Omit the images, then output each of the records below exactly.

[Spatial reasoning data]
::::::

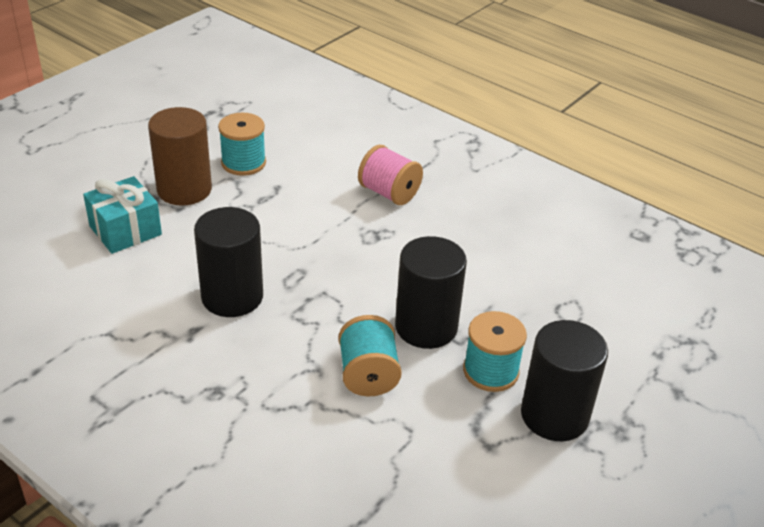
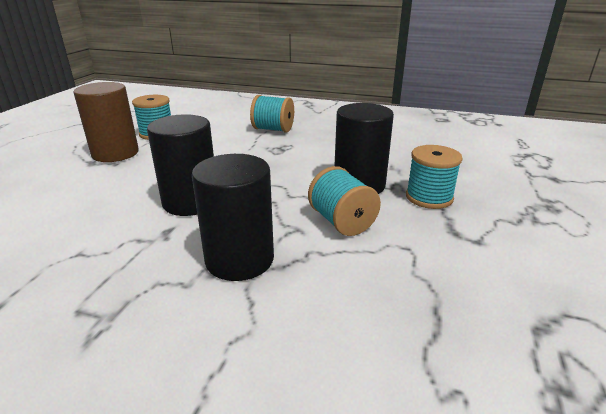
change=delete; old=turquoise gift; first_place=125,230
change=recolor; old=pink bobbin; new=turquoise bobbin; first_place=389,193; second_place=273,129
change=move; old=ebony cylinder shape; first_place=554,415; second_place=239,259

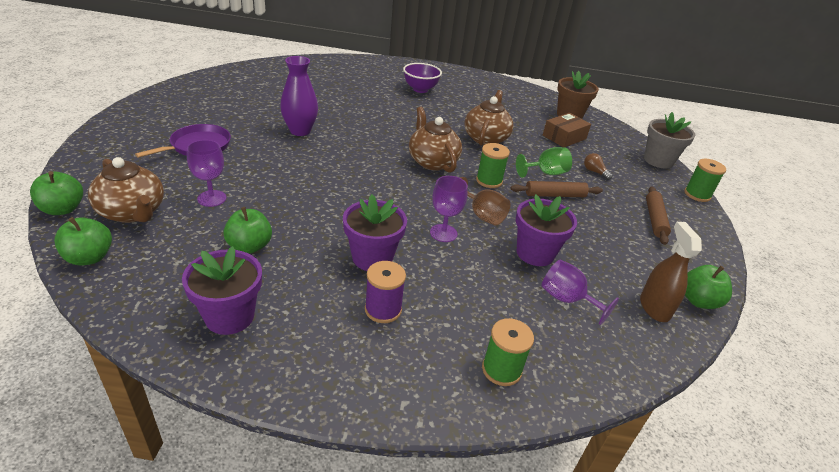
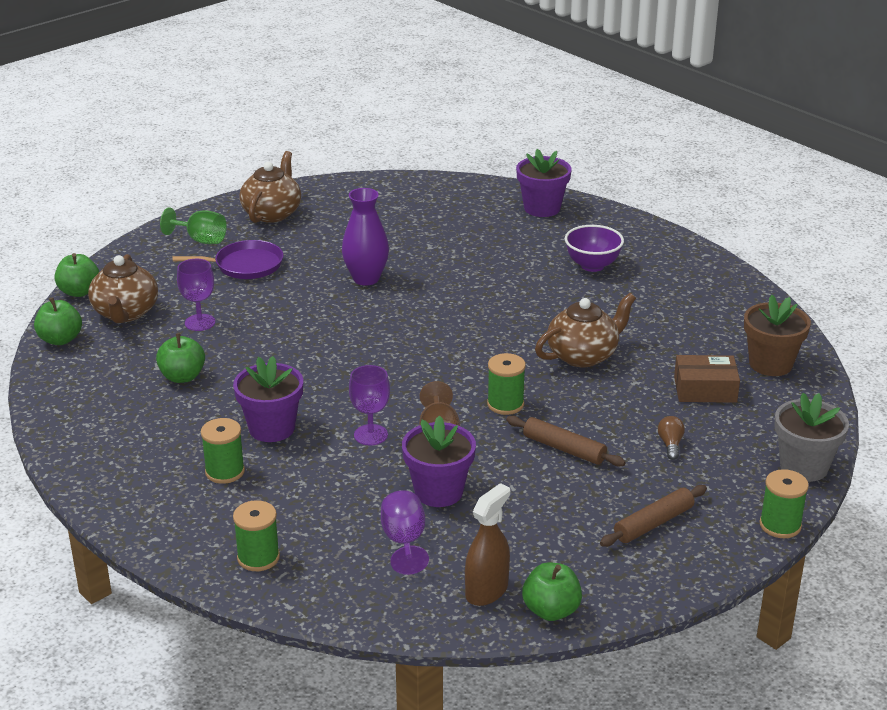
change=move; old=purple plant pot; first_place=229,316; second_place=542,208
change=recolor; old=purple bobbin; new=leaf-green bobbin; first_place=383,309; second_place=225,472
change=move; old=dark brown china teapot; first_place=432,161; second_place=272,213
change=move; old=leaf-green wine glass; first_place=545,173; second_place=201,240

::::::

→ Answer below:
change=delete; old=turquoise gift; first_place=125,230
change=recolor; old=pink bobbin; new=turquoise bobbin; first_place=389,193; second_place=273,129
change=move; old=ebony cylinder shape; first_place=554,415; second_place=239,259

change=move; old=purple plant pot; first_place=229,316; second_place=542,208
change=recolor; old=purple bobbin; new=leaf-green bobbin; first_place=383,309; second_place=225,472
change=move; old=dark brown china teapot; first_place=432,161; second_place=272,213
change=move; old=leaf-green wine glass; first_place=545,173; second_place=201,240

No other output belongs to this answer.